▸ Given exercise
Count the lines in the records that contain the string "kern". Reply with the number alone.

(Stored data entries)
** Start **
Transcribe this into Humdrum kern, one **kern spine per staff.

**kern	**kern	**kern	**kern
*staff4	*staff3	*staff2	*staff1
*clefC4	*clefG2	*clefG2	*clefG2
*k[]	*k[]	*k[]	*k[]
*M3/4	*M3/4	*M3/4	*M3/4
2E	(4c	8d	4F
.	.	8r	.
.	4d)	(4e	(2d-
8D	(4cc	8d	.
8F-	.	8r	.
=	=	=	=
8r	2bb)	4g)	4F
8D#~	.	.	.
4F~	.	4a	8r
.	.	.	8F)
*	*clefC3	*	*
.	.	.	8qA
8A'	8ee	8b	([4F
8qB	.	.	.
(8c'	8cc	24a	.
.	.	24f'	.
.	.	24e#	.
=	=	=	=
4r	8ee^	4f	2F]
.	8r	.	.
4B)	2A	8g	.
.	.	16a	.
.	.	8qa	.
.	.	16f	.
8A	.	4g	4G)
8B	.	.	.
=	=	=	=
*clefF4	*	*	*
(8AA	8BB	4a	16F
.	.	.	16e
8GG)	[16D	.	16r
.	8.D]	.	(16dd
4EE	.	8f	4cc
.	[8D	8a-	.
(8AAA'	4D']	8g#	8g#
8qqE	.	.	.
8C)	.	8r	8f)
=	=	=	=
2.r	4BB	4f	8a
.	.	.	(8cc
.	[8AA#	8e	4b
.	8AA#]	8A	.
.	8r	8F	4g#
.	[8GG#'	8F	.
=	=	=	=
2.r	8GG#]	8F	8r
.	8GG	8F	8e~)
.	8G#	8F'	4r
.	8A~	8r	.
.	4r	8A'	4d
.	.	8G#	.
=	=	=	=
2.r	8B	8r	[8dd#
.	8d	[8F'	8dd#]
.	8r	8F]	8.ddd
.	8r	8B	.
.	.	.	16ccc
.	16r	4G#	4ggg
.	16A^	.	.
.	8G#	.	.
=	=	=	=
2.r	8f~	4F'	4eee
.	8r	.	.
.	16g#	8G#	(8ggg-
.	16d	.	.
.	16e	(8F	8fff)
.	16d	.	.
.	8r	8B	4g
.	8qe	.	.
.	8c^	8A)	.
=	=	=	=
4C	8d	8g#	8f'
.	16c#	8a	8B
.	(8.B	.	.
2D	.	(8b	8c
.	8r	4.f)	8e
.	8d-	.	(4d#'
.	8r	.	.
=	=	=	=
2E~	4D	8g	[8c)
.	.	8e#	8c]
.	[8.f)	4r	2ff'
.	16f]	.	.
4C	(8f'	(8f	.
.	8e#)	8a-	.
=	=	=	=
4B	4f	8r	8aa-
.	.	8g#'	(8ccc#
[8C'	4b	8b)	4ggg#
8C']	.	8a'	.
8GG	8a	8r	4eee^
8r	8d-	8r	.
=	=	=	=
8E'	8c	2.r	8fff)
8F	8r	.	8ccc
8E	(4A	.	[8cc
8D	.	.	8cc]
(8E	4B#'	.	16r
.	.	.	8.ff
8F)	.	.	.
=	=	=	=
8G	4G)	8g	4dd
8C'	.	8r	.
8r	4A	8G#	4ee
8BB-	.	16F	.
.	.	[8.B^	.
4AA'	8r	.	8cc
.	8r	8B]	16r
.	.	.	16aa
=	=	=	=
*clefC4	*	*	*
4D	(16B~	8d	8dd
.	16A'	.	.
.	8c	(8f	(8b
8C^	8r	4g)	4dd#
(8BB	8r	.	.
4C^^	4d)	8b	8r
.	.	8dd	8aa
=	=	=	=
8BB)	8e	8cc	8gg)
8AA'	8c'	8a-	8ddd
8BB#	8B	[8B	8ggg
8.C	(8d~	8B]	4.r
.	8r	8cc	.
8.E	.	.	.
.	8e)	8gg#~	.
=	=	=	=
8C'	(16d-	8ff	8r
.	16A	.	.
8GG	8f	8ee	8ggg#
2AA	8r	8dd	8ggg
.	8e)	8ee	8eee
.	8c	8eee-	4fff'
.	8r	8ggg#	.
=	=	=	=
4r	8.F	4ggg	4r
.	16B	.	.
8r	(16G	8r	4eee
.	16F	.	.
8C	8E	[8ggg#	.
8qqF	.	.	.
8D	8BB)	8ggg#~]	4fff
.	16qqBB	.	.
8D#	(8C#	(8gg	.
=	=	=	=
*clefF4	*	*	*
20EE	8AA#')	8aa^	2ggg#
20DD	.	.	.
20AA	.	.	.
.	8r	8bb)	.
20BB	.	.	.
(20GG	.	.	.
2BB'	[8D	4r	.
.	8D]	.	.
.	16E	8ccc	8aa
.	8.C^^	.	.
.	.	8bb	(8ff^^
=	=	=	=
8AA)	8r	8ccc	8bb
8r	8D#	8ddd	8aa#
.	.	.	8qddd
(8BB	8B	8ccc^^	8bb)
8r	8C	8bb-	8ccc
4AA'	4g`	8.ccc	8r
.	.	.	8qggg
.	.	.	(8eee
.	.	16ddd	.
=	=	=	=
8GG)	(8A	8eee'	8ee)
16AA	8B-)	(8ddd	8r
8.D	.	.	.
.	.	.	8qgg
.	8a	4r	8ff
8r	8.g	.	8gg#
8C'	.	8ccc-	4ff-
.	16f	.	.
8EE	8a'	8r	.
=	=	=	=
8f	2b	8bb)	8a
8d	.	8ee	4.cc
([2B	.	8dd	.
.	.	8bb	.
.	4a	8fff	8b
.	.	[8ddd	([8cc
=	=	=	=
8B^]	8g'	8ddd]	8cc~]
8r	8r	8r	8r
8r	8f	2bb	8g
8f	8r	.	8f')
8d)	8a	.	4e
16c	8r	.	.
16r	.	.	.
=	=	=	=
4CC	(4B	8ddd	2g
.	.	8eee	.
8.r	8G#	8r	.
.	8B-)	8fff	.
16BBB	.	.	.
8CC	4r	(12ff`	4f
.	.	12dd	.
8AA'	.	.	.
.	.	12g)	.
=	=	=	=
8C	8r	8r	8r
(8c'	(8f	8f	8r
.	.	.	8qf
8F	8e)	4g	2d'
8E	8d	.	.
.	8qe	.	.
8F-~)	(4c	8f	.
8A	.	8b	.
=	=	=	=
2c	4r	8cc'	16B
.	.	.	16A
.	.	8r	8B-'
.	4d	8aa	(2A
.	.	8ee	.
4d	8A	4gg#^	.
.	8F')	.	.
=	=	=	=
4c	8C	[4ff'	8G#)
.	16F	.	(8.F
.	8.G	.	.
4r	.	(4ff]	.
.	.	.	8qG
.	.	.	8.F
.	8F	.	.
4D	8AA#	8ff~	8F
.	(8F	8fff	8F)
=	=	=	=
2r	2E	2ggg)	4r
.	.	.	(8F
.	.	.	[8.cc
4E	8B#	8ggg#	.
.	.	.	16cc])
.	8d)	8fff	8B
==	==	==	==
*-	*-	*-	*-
** End **
▸ Correct response
2